## WORK INSTRUCTION
Find the line that contains "Give the centreline". Repeat that line and all lines following it, exactly, through the end of the listing below.

++++++++++

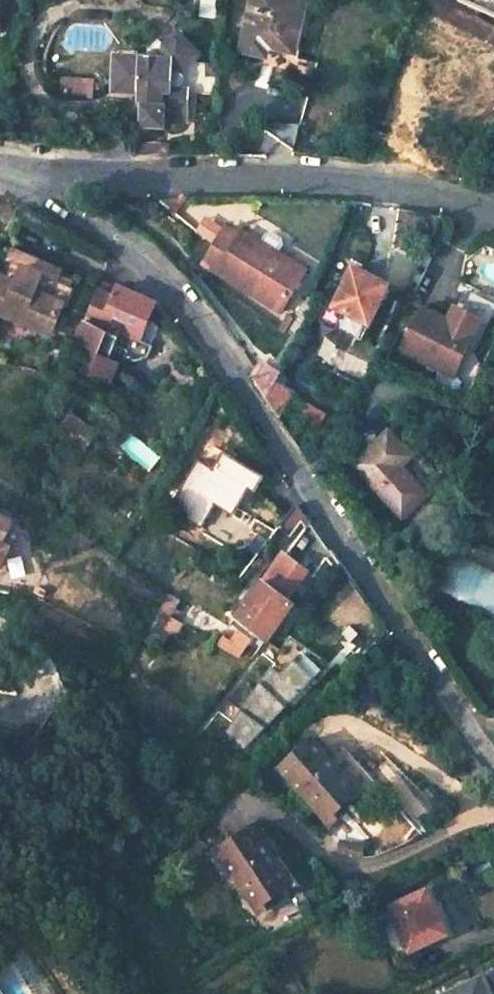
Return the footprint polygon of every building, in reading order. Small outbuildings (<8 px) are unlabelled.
[(194,21),(220,22),(221,0),(196,0),(194,21)] [(287,0),(256,0),(243,56),(265,62),(268,50),(294,56),(306,5),(287,0)] [(147,121),(188,124),(189,91),(176,90),(177,84),(185,75),(180,70),(199,51),(178,32),(166,45),(158,38),(146,51),(146,61),(116,59),(115,69),(118,70),(117,82),(115,82),(114,82),(113,93),(137,95),(138,95),(137,103),(149,104),(147,121)] [(93,81),(60,79),(58,97),(91,100),(93,81)] [(304,125),(275,123),(270,159),(297,156),(304,125)] [(227,240),(215,233),(193,270),(272,313),(294,277),(227,240)] [(298,269),(232,233),(227,240),(294,277),(298,269)] [(6,254),(0,268),(0,320),(25,329),(29,321),(47,330),(55,314),(62,316),(72,293),(66,289),(69,280),(6,254)] [(387,289),(350,269),(331,307),(368,328),(387,289)] [(154,303),(116,287),(114,291),(98,283),(87,308),(78,326),(68,348),(66,354),(118,371),(133,378),(146,345),(137,340),(154,303)] [(467,296),(458,315),(478,324),(487,306),(467,296)] [(400,352),(432,366),(440,369),(442,365),(456,371),(478,324),(458,315),(453,325),(420,309),(400,352)] [(290,389),(271,377),(263,392),(278,413),(290,389)] [(415,459),(382,431),(355,469),(409,517),(433,488),(407,465),(415,459)] [(256,475),(219,451),(199,486),(233,507),(256,475)] [(302,514),(296,502),(276,528),(288,537),(302,514)] [(286,554),(313,574),(321,561),(328,552),(305,519),(286,554)] [(292,602),(261,577),(232,616),(241,623),(230,637),(221,628),(210,642),(238,663),(257,636),(264,641),(292,602)] [(180,601),(166,591),(150,619),(163,628),(171,614),(180,601)] [(281,671),(222,726),(245,750),(327,674),(304,650),(281,671)] [(322,742),(293,770),(347,825),(363,812),(358,806),(373,792),(322,742)] [(285,814),(251,845),(303,902),(323,885),(317,878),(331,866),(285,814)] [(434,884),(397,900),(420,947),(458,930),(434,884)] [(424,991),(425,993),(483,993),(472,971),(424,991)]
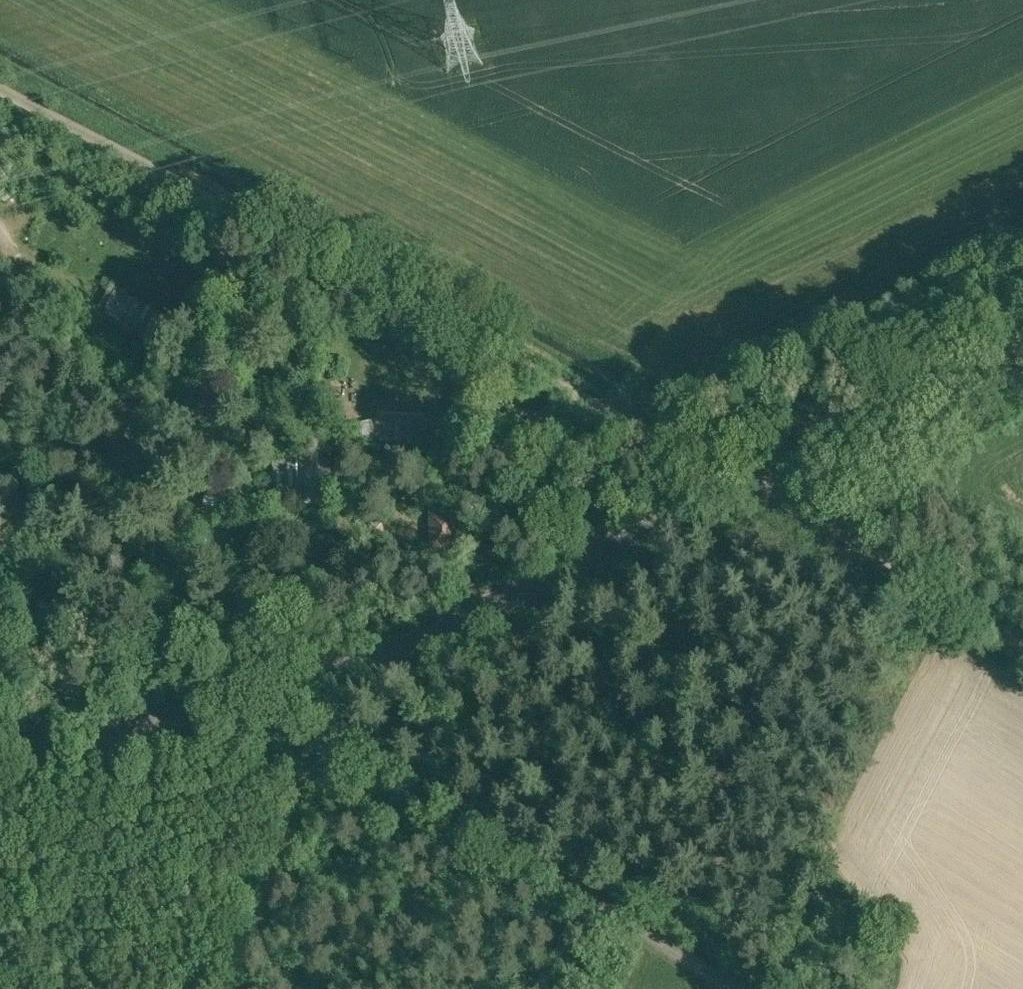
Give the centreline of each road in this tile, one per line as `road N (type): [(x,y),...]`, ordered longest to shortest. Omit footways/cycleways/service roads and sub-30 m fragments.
road 1 (unclassified): [(0,96),(675,455),(734,496)]
road 2 (unclassified): [(702,988),(262,700)]
road 3 (secondary): [(262,700),(734,496)]
road 4 (track): [(734,496),(1022,662)]
road 5 (secondary): [(734,496),(1022,350)]
road 6 (secondary): [(0,759),(262,700)]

++++++++++

## EXERCISE SOLUTION
Give the centreline of each road in this tile, one per line as `road N (type): [(x,y),...]`, ordered longest to shortest. Omit footways/cycleways/service roads and sub-30 m fragments.
road 1 (unclassified): [(0,96),(675,455),(734,496)]
road 2 (unclassified): [(702,988),(262,700)]
road 3 (secondary): [(262,700),(734,496)]
road 4 (track): [(734,496),(1022,662)]
road 5 (secondary): [(734,496),(1022,350)]
road 6 (secondary): [(0,759),(262,700)]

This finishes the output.